▸ **AUFGABE**
Schreiben Sie die Zeilen vom Anfang der Einträge bis einschließlich der Zeile mit „This is a 0.2“ unverändert ab.

►

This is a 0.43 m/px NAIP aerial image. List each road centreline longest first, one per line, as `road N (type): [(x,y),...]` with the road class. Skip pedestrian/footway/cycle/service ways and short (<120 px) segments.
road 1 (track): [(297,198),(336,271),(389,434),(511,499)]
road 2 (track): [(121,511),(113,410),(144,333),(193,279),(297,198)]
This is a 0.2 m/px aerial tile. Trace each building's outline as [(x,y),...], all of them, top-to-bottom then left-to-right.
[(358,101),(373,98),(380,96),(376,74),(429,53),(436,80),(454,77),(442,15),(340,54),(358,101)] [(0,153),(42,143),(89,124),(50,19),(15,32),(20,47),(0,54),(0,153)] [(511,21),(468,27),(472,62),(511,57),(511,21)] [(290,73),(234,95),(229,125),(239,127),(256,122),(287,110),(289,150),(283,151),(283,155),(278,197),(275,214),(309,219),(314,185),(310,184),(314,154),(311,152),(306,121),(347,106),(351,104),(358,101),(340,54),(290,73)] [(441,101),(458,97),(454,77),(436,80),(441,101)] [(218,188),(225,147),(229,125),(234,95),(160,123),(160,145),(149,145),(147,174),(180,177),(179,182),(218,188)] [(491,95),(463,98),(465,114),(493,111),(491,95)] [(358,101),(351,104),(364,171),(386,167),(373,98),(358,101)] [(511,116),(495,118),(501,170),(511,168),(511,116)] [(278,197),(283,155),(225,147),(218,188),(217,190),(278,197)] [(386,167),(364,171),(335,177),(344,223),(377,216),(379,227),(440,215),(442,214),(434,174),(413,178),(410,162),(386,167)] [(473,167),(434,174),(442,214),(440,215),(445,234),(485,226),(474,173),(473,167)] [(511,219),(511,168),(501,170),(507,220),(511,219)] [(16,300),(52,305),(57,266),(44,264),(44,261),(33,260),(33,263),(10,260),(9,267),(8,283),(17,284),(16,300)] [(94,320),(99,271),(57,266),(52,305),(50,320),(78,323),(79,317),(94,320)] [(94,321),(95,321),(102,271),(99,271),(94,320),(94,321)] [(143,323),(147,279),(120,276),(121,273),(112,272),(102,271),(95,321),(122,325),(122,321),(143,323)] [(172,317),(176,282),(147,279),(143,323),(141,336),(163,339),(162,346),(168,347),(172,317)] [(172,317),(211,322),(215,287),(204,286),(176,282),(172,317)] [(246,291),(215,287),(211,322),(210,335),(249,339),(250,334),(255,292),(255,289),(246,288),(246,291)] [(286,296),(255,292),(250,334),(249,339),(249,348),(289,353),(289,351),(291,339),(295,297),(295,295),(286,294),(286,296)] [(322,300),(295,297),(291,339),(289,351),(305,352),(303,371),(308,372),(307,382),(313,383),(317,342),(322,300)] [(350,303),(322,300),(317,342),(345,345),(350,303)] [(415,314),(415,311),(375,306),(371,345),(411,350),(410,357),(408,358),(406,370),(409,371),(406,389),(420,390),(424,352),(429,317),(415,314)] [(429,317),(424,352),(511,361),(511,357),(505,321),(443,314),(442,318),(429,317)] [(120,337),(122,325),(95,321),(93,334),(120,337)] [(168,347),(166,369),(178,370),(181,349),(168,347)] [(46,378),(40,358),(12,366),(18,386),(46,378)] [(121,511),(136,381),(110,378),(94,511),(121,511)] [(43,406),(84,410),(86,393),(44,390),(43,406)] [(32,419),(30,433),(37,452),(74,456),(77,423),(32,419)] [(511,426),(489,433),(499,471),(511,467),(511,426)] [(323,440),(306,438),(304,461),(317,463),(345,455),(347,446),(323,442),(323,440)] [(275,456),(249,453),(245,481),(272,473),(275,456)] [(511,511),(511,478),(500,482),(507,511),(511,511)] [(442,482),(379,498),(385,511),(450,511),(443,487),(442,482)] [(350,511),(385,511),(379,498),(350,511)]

◄

▸ **FERTIGE ANTWORT**
This is a 0.43 m/px NAIP aerial image. List each road centreline longest first, one per line, as `road N (type): [(x,y),...]` with the road class. Skip pedestrian/footway/cycle/service ways and short (<120 px) segments.
road 1 (track): [(297,198),(336,271),(389,434),(511,499)]
road 2 (track): [(121,511),(113,410),(144,333),(193,279),(297,198)]
This is a 0.2 m/px aerial tile. Trace each building's outline as [(x,y),...], all of them, top-to-bottom then left-to-right.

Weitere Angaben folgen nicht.